Exercise directions
Go through the listing below and output exactly the line with "brown 1x1 brick [466,155,509,217]", the line with "black 1x2 plate [135,401,221,449]", and each line between; omit the rest.
** Records to use follows **
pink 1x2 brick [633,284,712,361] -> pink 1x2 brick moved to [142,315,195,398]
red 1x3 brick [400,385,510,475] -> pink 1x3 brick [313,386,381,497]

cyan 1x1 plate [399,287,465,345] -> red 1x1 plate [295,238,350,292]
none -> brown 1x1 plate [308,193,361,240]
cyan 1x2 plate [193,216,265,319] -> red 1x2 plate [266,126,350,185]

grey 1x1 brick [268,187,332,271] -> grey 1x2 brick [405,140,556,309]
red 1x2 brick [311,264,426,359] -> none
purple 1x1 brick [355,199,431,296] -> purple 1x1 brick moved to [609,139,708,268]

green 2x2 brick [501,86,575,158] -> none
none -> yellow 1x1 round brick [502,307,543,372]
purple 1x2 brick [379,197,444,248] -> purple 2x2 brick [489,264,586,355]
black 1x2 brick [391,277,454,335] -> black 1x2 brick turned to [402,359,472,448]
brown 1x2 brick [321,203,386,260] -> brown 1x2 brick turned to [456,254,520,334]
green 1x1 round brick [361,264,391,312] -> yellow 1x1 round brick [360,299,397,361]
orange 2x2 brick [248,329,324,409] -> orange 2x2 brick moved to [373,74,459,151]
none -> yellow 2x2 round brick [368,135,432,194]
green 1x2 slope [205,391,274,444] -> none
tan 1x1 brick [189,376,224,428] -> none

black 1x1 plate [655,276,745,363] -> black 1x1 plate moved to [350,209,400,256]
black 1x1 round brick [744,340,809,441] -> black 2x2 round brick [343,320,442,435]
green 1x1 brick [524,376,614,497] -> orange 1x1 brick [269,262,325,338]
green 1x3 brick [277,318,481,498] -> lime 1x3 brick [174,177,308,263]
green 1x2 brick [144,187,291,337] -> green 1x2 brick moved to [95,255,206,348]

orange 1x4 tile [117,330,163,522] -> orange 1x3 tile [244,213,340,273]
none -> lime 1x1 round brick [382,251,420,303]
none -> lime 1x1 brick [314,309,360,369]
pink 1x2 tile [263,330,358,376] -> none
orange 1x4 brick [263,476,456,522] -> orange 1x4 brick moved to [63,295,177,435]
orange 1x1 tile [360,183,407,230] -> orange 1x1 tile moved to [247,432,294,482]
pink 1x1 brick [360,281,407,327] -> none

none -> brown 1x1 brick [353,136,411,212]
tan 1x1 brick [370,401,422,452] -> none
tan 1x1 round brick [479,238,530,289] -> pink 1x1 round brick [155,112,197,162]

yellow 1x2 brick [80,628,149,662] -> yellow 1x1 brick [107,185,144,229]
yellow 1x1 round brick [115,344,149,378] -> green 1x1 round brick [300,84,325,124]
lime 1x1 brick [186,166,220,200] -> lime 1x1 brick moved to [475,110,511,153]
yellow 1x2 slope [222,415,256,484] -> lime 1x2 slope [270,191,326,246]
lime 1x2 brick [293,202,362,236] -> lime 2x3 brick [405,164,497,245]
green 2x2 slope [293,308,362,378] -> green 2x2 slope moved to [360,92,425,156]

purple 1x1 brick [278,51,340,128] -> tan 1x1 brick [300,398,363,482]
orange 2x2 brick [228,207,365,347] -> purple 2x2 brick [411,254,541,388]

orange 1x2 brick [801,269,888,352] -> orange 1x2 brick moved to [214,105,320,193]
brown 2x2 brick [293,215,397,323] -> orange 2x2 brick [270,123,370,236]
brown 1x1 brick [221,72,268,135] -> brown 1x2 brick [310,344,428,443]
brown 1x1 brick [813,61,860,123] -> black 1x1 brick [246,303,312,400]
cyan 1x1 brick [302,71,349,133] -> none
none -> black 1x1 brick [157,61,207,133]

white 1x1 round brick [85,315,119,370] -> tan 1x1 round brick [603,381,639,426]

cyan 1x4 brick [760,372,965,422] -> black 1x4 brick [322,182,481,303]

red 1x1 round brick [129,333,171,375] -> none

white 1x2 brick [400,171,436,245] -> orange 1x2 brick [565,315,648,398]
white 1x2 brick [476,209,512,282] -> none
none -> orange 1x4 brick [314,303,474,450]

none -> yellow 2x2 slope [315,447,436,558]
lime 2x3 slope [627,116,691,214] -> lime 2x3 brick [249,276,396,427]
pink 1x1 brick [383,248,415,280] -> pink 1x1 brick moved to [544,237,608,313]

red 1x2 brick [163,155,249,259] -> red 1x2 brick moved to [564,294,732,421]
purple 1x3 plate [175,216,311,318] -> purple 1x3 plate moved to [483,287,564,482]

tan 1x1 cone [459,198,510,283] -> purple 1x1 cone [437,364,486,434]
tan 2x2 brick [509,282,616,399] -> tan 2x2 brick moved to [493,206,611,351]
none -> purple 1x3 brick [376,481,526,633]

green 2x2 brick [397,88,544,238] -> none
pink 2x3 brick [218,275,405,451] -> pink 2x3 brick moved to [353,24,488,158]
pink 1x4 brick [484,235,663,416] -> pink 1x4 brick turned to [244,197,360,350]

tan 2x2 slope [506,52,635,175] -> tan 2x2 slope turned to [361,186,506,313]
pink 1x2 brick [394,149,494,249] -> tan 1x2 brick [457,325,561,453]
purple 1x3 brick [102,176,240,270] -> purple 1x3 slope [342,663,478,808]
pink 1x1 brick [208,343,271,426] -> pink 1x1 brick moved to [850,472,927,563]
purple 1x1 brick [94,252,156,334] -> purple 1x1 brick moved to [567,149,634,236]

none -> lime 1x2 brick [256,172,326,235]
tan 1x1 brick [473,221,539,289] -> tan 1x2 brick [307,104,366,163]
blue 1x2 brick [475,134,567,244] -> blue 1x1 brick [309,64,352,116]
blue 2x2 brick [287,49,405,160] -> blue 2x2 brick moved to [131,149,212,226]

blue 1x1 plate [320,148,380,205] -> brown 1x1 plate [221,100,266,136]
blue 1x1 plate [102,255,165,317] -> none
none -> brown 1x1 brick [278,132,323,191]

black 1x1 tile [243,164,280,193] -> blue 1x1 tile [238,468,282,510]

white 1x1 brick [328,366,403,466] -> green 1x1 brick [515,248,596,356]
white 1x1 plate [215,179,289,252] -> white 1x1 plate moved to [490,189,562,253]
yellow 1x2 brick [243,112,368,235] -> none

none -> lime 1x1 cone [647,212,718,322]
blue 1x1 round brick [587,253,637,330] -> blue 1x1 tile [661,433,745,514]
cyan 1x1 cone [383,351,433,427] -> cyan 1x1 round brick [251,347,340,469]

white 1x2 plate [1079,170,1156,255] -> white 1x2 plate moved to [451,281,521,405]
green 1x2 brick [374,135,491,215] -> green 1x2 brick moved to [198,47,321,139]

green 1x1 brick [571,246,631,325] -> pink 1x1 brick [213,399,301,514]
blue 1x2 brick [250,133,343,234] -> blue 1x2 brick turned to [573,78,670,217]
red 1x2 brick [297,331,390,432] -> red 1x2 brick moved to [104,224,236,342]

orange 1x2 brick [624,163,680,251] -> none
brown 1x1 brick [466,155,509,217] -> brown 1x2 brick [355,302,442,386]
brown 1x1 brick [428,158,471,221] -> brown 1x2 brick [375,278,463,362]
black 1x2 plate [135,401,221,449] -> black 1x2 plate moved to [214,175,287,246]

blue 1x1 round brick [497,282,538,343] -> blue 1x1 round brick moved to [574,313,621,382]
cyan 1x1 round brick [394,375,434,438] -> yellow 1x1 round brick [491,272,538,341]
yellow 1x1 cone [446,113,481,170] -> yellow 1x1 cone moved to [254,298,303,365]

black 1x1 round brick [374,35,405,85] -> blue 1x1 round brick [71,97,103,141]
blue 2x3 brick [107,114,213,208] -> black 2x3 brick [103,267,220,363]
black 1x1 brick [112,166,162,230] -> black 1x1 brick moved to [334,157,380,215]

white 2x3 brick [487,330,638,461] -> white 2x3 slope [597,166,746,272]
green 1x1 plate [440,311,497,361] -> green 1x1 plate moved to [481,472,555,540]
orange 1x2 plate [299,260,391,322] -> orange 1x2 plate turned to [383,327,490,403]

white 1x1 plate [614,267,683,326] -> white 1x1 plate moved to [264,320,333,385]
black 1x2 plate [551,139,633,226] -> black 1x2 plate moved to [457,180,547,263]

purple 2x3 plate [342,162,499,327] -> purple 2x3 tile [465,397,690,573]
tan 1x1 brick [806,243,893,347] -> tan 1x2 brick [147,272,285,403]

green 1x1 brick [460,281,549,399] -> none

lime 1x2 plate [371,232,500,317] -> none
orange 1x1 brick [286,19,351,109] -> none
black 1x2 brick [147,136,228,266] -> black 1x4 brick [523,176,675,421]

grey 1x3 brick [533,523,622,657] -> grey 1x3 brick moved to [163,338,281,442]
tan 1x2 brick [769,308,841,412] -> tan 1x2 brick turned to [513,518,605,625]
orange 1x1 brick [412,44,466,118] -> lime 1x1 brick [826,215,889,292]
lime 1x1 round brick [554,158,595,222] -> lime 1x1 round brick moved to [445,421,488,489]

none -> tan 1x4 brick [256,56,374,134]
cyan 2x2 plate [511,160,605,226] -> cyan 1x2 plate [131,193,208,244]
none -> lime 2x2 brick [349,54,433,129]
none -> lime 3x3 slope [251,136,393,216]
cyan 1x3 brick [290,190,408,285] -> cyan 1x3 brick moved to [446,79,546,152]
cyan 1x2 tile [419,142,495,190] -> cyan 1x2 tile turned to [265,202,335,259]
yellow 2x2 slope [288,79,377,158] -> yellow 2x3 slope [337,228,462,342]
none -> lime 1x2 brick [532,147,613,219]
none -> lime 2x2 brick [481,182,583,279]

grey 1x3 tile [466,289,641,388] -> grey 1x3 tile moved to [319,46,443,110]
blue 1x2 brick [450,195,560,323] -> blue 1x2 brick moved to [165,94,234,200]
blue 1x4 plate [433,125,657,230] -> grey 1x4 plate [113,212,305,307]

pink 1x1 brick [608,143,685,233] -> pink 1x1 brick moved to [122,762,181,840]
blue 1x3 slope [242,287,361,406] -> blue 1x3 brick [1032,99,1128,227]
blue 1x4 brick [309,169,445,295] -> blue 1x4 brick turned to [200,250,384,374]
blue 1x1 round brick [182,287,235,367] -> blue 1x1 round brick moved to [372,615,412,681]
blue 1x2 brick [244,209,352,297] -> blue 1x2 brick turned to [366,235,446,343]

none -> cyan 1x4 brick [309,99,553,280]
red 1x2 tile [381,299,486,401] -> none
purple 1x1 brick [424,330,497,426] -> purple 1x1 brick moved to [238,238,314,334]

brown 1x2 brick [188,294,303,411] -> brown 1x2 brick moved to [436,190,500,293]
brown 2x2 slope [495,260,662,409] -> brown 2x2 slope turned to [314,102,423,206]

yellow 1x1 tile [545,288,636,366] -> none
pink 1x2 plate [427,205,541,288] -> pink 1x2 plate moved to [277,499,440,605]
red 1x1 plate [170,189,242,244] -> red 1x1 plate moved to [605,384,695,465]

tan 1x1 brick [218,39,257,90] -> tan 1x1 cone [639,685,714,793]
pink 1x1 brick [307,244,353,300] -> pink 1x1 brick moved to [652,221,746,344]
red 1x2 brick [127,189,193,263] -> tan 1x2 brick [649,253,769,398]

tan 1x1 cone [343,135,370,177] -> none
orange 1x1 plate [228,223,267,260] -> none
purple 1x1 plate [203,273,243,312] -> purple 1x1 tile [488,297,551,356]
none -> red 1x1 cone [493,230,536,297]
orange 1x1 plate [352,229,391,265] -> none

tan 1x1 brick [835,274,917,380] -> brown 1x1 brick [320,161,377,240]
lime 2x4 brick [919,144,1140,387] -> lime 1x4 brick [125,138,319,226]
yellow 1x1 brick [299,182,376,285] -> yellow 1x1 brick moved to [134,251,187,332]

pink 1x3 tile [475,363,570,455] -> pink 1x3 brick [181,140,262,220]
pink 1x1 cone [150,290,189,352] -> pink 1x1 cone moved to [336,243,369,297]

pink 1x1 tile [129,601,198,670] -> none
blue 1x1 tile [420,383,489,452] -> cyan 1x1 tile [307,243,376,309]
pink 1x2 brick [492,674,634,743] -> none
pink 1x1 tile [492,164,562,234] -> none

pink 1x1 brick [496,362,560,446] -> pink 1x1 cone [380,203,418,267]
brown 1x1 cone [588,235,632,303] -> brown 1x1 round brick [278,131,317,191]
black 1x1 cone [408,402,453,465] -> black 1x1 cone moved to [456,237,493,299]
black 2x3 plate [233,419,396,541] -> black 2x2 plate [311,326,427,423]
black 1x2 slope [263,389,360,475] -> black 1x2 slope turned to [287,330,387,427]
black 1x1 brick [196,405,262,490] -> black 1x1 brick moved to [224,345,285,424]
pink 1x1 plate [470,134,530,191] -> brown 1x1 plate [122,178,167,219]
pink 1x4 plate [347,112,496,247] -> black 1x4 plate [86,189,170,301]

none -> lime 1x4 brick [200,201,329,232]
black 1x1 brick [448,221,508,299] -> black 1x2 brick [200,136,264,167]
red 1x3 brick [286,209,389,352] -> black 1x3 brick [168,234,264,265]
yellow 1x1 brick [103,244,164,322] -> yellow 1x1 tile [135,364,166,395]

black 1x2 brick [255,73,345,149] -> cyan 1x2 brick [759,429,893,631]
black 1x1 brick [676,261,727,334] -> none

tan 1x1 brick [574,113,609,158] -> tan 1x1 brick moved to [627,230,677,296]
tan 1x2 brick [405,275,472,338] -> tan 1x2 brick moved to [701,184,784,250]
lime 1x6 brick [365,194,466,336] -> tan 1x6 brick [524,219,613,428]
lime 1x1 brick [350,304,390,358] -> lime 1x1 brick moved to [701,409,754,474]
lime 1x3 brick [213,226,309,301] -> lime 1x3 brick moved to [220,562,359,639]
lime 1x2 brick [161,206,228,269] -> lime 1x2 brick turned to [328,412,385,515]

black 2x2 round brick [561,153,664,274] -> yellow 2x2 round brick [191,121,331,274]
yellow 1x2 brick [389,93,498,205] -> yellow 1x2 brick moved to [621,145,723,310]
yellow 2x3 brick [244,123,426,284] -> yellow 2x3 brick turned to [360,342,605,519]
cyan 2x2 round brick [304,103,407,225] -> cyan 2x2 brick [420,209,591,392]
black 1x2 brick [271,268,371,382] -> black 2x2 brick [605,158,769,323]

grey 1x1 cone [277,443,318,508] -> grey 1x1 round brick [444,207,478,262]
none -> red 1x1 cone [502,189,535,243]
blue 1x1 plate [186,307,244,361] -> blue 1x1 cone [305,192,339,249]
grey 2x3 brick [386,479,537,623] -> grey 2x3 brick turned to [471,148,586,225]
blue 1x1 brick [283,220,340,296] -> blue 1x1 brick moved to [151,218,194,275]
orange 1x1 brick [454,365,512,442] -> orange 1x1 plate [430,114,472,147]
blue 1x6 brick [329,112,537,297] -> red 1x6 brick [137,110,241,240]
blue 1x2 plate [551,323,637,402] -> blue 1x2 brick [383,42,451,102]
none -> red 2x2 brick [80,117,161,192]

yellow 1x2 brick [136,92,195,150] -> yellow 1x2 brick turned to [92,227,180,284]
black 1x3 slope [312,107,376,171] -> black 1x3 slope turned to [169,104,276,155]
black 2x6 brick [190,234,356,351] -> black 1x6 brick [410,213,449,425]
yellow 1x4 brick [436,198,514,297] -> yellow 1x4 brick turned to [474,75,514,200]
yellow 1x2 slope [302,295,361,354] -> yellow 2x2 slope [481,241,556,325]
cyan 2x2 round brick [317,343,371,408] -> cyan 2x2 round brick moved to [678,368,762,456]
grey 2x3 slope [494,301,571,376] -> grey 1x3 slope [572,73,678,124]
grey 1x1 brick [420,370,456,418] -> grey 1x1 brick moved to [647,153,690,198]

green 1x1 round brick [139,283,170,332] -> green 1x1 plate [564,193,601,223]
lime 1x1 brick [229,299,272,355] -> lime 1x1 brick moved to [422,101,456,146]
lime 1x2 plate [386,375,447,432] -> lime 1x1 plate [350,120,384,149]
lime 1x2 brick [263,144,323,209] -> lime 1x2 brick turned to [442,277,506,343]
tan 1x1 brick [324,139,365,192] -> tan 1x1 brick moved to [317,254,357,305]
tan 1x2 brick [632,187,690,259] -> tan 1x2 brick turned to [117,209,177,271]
** End of Records to use **
Solution to the exercise
brown 1x1 brick [466,155,509,217] -> brown 1x2 brick [355,302,442,386]
brown 1x1 brick [428,158,471,221] -> brown 1x2 brick [375,278,463,362]
black 1x2 plate [135,401,221,449] -> black 1x2 plate moved to [214,175,287,246]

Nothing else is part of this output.